*** Begin section ***

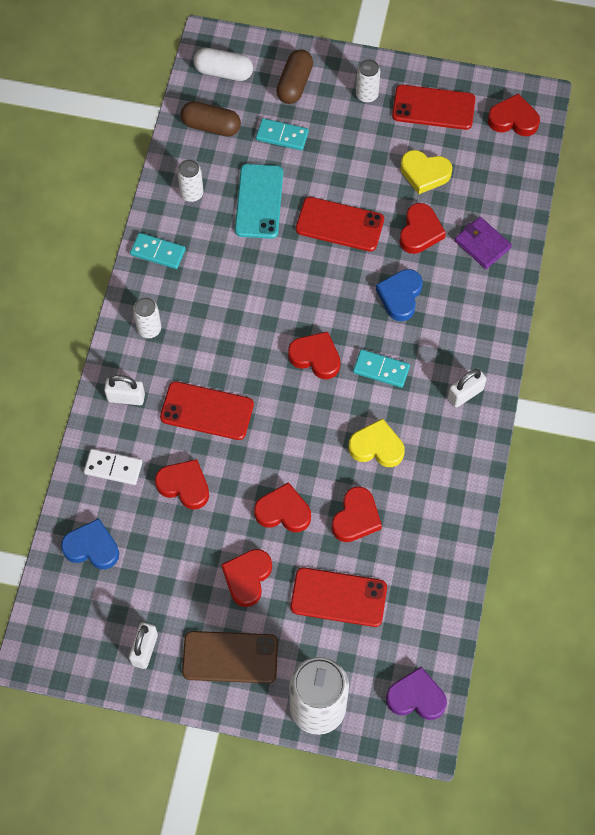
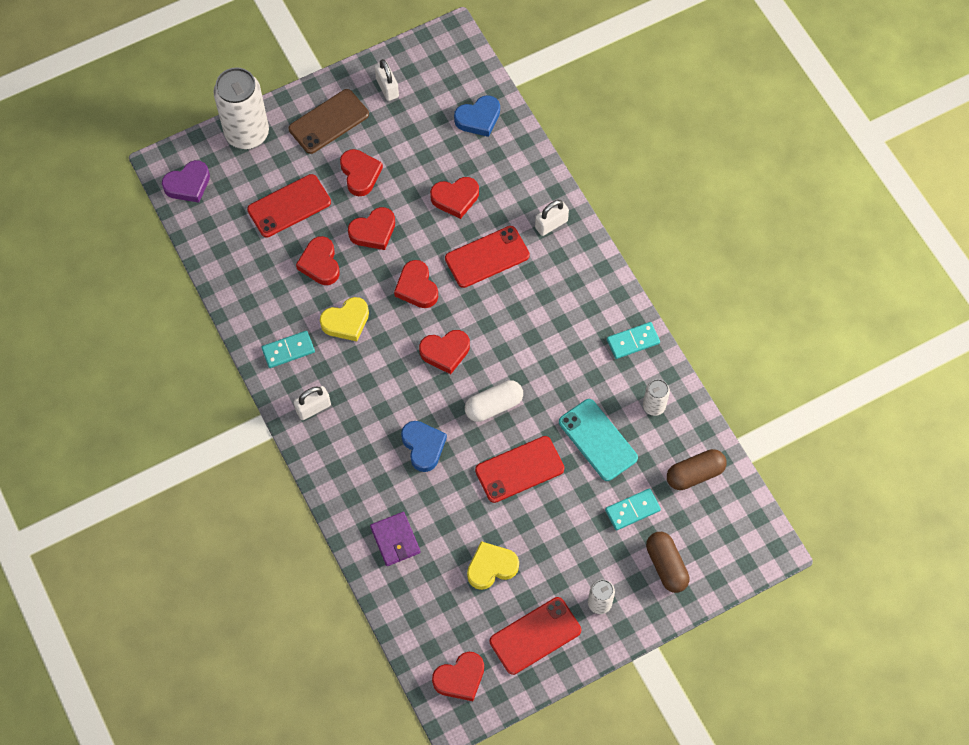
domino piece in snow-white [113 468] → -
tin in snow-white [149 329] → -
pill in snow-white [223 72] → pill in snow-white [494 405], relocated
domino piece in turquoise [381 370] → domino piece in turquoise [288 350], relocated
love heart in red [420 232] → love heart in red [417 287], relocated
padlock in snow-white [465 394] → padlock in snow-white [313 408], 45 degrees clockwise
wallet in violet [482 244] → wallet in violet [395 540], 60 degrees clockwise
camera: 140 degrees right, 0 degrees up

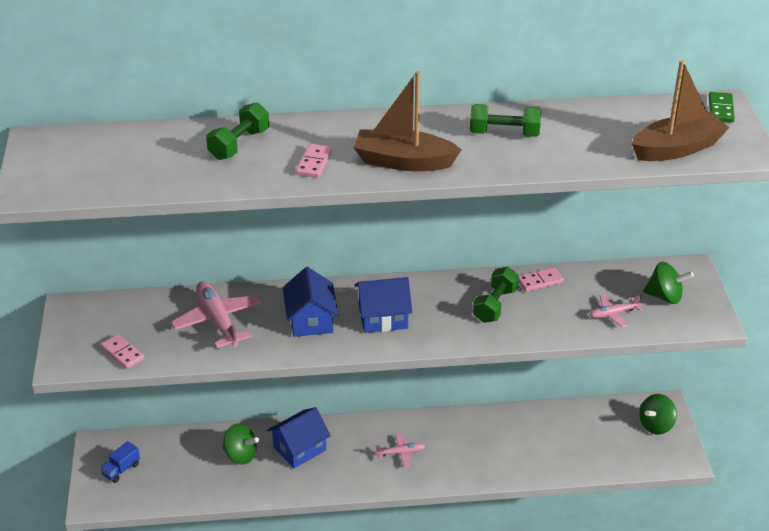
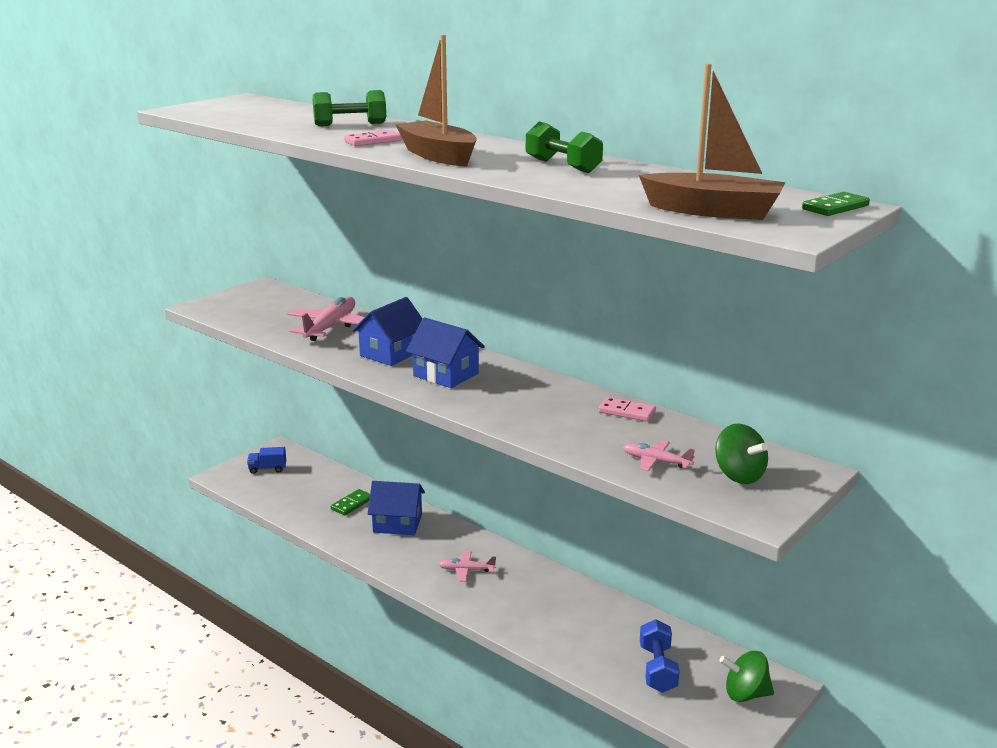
domino piece in rosy [122 353] → -
dumbbell in green [495 305] → -
- → dumbbell in royal blue [657 669]
toy top in green [241 455] → domino piece in green [352 504]
toy plane in rosy [401 453] → toy plane in rosy [467 570], 150 degrees clockwise
camera: 45 degrees right, 15 degrees down

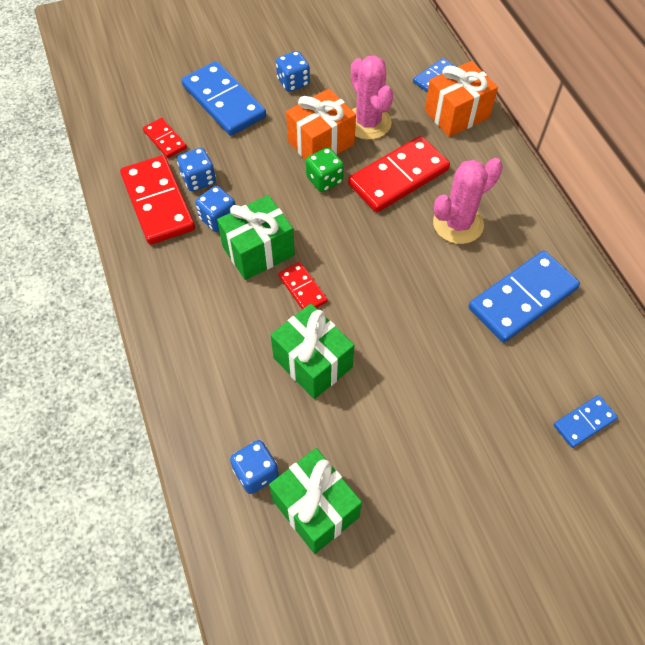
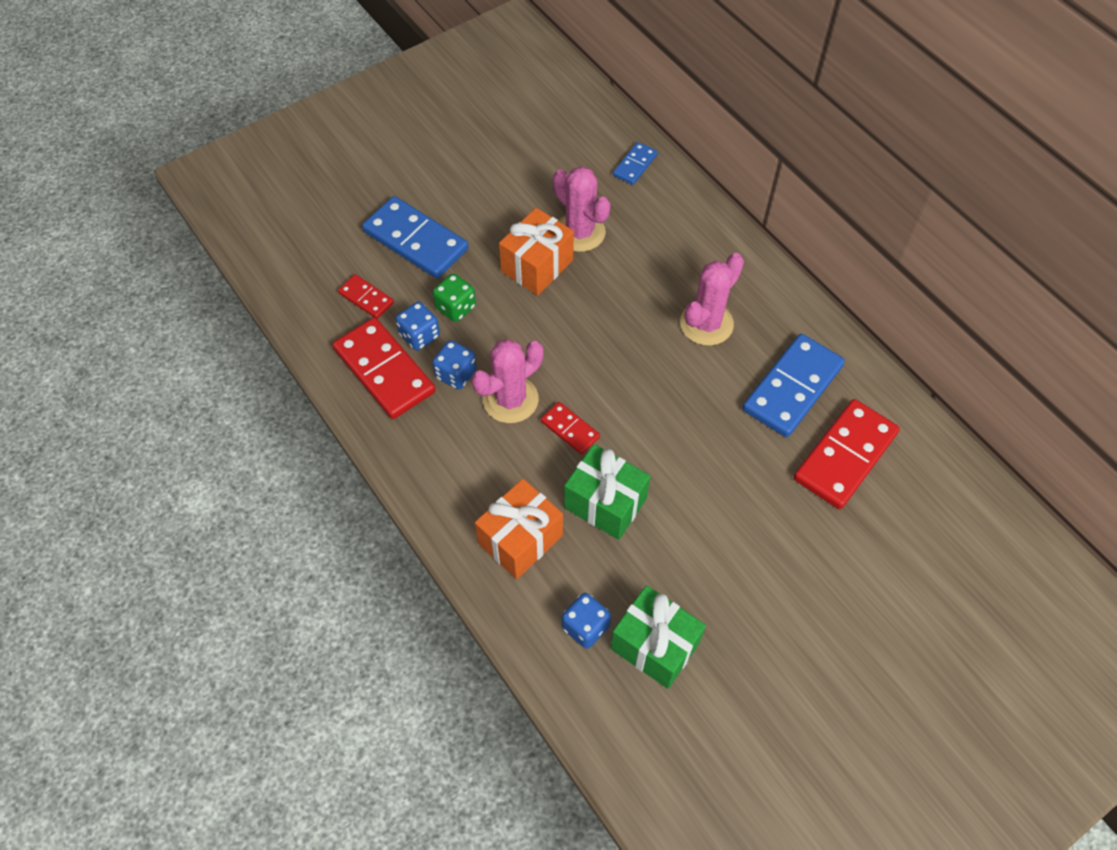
dice in royal blue [293 82] → -
domino piece in royal blue [584 422] → -
dice in green [324 180] → dice in green [455 307], relocated
domino piece in red [398 177] → domino piece in red [845 456], relocated
gift in orange-coloured [457 114] → gift in orange-coloured [520 539], relocated
gift in green [258 251] → cactus in rosy [510 399]
camera: 15 degrees left, 0 degrees up

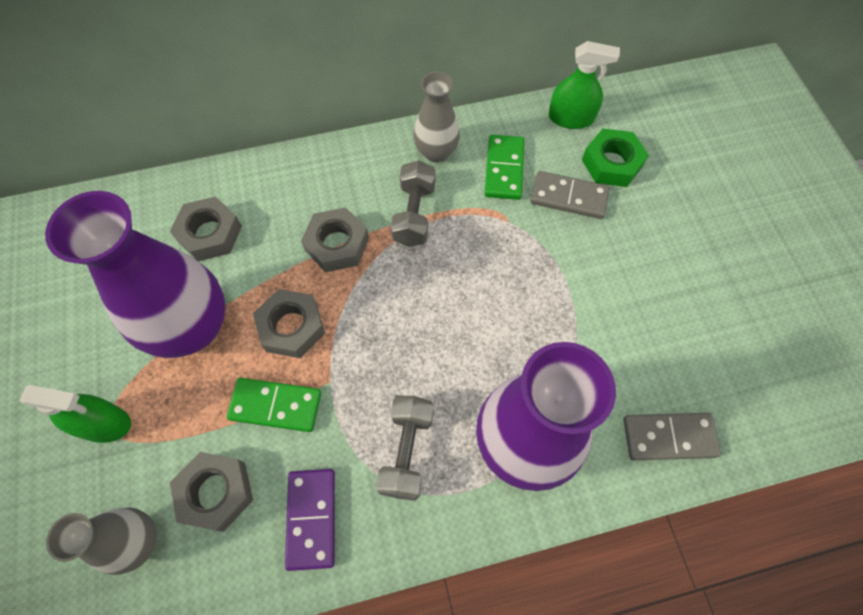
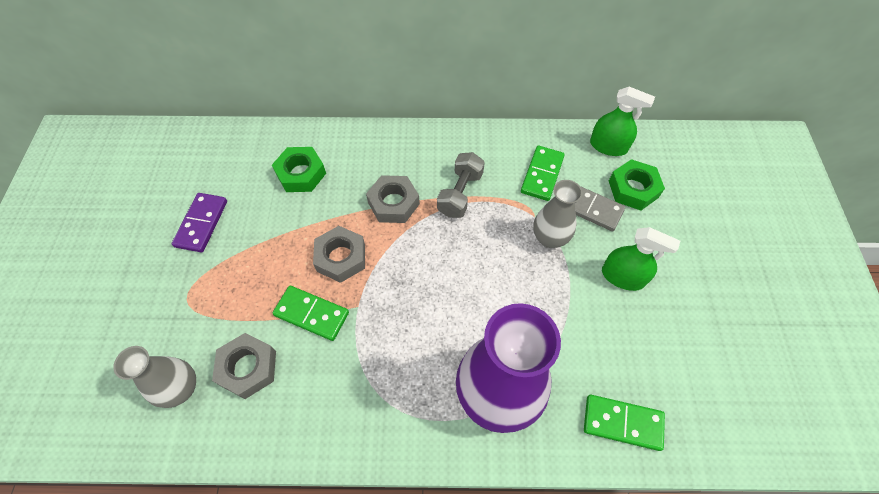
vase in violet [192 327] → -
dumbbell in gray [407 451] → -
spray cleaner in green [104 423] → spray cleaner in green [623 277], relocated
domino piece in violet [311 518] → domino piece in violet [201 223], relocated
vase in gray [436 152] → vase in gray [549 238], relocated
nut in gray [210 234] → nut in green [301 174]
domino piece in gray [668 437] → domino piece in green [622 422]
camera: 15 degrees right, 5 degrees down

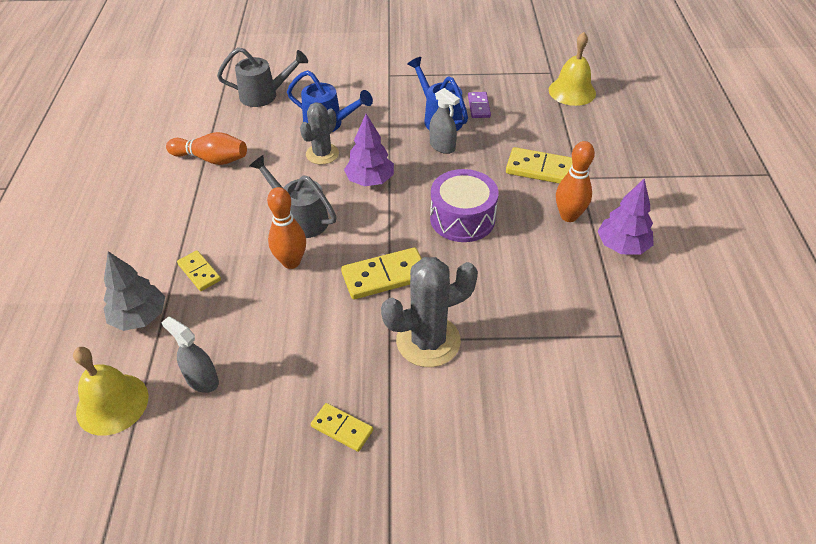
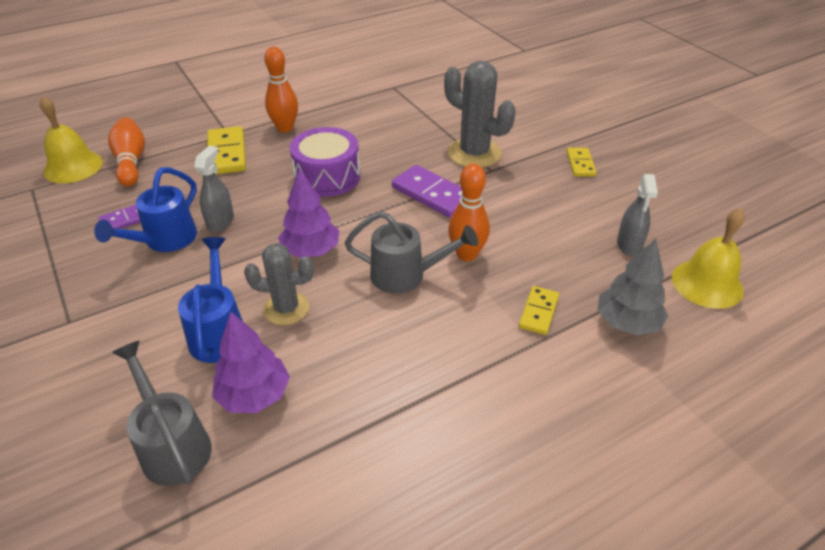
skittle in orange-coloured [211 159] → skittle in orange-coloured [131 162], relocated
toy tree in violet [622 246] → toy tree in violet [254 395], relocated
domino piece in yellow [385 276] → domino piece in violet [432 194]
watering pot in gray [300 218] → watering pot in gray [406 275], 90 degrees counterclockwise
camera: 120 degrees left, 5 degrees down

*** End section ***

**Problem to solve:**
Within the entries above, give again exactly the lines starting at the one that contains "pill in snow-white [223" and ending at the one that contains "toy plane in rosy [401", leaving out the pictures.

**Response area:**
pill in snow-white [223 72] → pill in snow-white [494 405], relocated
domino piece in turquoise [381 370] → domino piece in turquoise [288 350], relocated
love heart in red [420 232] → love heart in red [417 287], relocated
padlock in snow-white [465 394] → padlock in snow-white [313 408], 45 degrees clockwise
wallet in violet [482 244] → wallet in violet [395 540], 60 degrees clockwise
camera: 140 degrees right, 0 degrees up

domino piece in rosy [122 353] → -
dumbbell in green [495 305] → -
- → dumbbell in royal blue [657 669]
toy top in green [241 455] → domino piece in green [352 504]
toy plane in rosy [401 453] → toy plane in rosy [467 570], 150 degrees clockwise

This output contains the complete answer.